Exercise goal: What is needed is an exact repeat of the lines from the one holding "purple teddy bear [488,295,540,345] -> none" through the final line of the data, with no pictures.

Data extract:
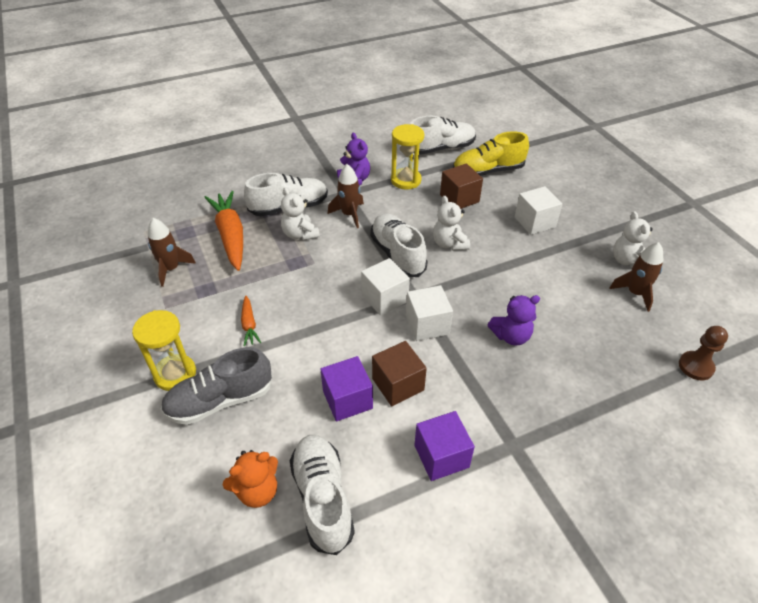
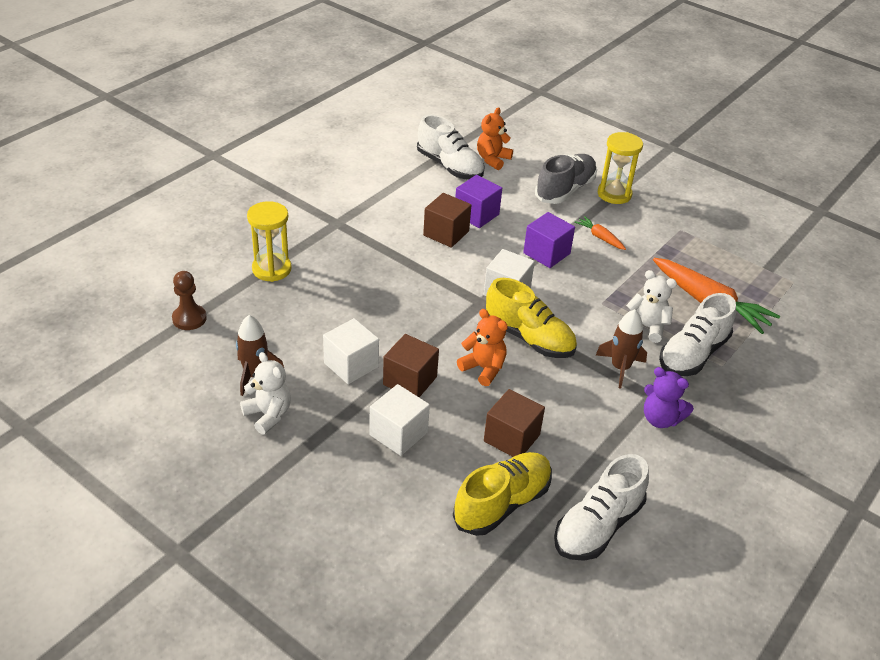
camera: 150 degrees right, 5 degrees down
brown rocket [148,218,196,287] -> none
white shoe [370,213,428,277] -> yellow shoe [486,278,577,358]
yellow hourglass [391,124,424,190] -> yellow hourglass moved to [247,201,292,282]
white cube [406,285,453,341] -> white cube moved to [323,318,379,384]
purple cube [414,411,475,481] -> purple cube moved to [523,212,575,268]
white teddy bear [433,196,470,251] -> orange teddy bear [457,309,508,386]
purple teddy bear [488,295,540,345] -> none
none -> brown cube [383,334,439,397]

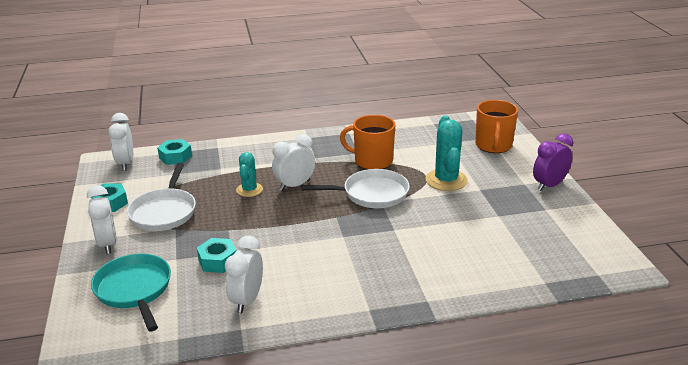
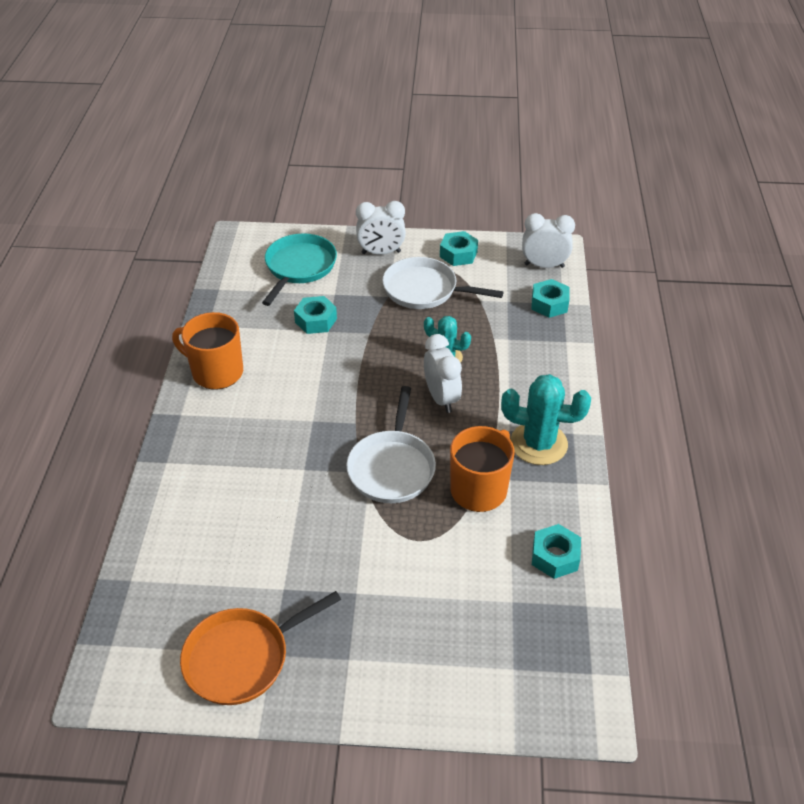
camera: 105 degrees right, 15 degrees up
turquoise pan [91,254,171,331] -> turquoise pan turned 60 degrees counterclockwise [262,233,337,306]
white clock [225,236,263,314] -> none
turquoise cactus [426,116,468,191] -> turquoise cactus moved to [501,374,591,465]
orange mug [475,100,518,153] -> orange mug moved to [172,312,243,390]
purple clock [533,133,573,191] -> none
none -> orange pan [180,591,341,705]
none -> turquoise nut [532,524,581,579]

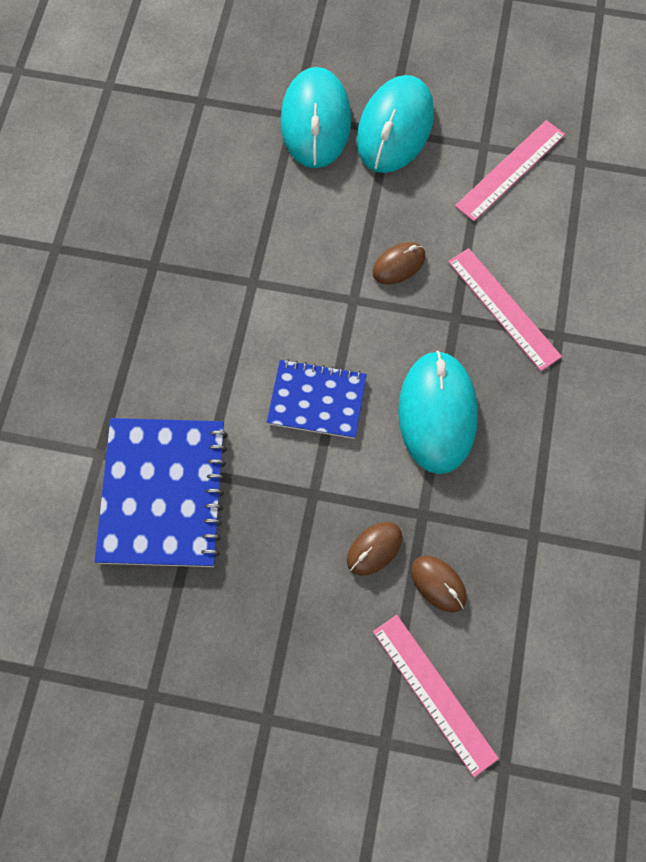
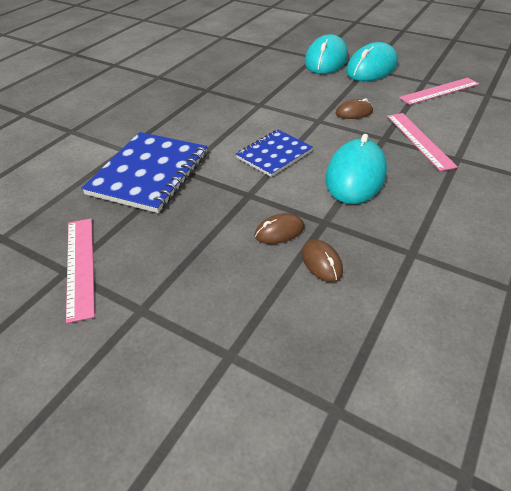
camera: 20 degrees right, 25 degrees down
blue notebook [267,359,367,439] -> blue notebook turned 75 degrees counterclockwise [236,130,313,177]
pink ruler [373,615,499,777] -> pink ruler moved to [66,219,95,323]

Solution for this exercise:
purple teddy bear [488,295,540,345] -> none
none -> brown cube [383,334,439,397]

camera: 105 degrees right, 15 degrees up
turquoise pan [91,254,171,331] -> turquoise pan turned 60 degrees counterclockwise [262,233,337,306]
white clock [225,236,263,314] -> none
turquoise cactus [426,116,468,191] -> turquoise cactus moved to [501,374,591,465]
orange mug [475,100,518,153] -> orange mug moved to [172,312,243,390]
purple clock [533,133,573,191] -> none
none -> orange pan [180,591,341,705]
none -> turquoise nut [532,524,581,579]

camera: 20 degrees right, 25 degrees down
blue notebook [267,359,367,439] -> blue notebook turned 75 degrees counterclockwise [236,130,313,177]
pink ruler [373,615,499,777] -> pink ruler moved to [66,219,95,323]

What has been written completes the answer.